INSTRUCTIONS FOR THE TASK = Copy out exactly the stretch of the listing below that begins at the line containing "F201: 5A (N022, N037) -> 5A (3V3, N037)" and ends at the line containing "L2: 330uH (W6, W12) -> 1.5uH (W6, W12)", and copy nothing outside it.

=== PROVIDED MATERIAL ===

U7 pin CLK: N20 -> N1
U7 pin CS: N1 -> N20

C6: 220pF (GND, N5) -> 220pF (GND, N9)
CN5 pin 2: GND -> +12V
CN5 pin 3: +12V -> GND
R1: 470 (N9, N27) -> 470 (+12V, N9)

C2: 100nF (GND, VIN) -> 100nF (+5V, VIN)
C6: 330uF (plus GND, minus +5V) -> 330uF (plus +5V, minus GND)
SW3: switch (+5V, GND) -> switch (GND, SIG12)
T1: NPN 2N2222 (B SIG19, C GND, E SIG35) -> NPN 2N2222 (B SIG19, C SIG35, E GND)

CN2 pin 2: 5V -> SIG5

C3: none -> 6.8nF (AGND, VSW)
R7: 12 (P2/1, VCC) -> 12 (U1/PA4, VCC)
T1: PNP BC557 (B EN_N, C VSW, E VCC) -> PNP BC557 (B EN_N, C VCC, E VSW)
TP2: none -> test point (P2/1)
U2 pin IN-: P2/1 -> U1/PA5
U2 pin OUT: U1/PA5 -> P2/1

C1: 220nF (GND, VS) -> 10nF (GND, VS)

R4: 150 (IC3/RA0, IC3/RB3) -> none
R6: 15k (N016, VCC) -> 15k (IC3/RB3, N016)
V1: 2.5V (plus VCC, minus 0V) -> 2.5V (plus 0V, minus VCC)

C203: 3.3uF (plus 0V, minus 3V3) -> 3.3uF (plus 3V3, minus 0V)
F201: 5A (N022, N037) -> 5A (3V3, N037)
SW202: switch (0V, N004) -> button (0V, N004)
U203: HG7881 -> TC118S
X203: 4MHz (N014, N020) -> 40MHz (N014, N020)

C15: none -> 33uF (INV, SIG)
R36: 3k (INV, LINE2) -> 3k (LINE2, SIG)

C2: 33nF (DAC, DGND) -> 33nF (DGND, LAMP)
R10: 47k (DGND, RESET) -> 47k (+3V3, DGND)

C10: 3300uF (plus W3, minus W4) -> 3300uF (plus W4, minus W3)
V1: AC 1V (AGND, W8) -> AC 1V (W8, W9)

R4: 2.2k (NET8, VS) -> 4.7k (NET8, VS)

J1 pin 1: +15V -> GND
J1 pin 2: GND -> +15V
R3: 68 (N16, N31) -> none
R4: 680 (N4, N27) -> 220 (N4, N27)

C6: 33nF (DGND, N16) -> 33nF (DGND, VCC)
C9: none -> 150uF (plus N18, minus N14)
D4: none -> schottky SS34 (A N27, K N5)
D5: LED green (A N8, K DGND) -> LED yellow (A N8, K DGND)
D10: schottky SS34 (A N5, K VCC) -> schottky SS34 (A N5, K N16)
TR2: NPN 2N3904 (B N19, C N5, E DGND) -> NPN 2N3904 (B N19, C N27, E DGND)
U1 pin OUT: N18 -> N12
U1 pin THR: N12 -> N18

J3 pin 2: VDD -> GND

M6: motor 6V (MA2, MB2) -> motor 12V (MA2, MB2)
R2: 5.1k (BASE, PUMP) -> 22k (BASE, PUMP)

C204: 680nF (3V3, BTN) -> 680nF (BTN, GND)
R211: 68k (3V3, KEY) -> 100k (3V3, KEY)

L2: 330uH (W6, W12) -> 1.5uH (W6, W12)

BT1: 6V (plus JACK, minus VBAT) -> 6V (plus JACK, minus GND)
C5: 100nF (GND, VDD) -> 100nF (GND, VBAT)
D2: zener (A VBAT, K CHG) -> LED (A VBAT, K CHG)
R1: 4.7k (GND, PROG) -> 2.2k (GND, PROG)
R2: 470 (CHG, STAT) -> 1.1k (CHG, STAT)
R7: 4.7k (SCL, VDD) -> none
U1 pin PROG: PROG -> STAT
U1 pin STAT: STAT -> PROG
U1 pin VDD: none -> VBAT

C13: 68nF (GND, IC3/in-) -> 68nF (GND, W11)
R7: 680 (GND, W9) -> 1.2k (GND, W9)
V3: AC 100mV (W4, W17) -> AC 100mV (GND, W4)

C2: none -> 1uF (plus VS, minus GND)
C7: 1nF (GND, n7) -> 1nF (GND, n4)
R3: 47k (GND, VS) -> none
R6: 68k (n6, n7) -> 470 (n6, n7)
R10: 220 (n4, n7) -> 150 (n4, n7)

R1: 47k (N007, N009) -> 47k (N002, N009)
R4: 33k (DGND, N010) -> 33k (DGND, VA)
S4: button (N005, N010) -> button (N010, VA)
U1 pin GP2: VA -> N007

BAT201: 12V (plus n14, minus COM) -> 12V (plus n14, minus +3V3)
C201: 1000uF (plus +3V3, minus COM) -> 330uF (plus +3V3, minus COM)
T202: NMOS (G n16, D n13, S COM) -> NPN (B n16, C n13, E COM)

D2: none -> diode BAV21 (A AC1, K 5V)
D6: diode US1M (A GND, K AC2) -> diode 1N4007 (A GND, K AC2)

===

ANSWER FOR THE TASK =
F201: 5A (N022, N037) -> 5A (3V3, N037)
SW202: switch (0V, N004) -> button (0V, N004)
U203: HG7881 -> TC118S
X203: 4MHz (N014, N020) -> 40MHz (N014, N020)

C15: none -> 33uF (INV, SIG)
R36: 3k (INV, LINE2) -> 3k (LINE2, SIG)

C2: 33nF (DAC, DGND) -> 33nF (DGND, LAMP)
R10: 47k (DGND, RESET) -> 47k (+3V3, DGND)

C10: 3300uF (plus W3, minus W4) -> 3300uF (plus W4, minus W3)
V1: AC 1V (AGND, W8) -> AC 1V (W8, W9)

R4: 2.2k (NET8, VS) -> 4.7k (NET8, VS)

J1 pin 1: +15V -> GND
J1 pin 2: GND -> +15V
R3: 68 (N16, N31) -> none
R4: 680 (N4, N27) -> 220 (N4, N27)

C6: 33nF (DGND, N16) -> 33nF (DGND, VCC)
C9: none -> 150uF (plus N18, minus N14)
D4: none -> schottky SS34 (A N27, K N5)
D5: LED green (A N8, K DGND) -> LED yellow (A N8, K DGND)
D10: schottky SS34 (A N5, K VCC) -> schottky SS34 (A N5, K N16)
TR2: NPN 2N3904 (B N19, C N5, E DGND) -> NPN 2N3904 (B N19, C N27, E DGND)
U1 pin OUT: N18 -> N12
U1 pin THR: N12 -> N18

J3 pin 2: VDD -> GND

M6: motor 6V (MA2, MB2) -> motor 12V (MA2, MB2)
R2: 5.1k (BASE, PUMP) -> 22k (BASE, PUMP)

C204: 680nF (3V3, BTN) -> 680nF (BTN, GND)
R211: 68k (3V3, KEY) -> 100k (3V3, KEY)

L2: 330uH (W6, W12) -> 1.5uH (W6, W12)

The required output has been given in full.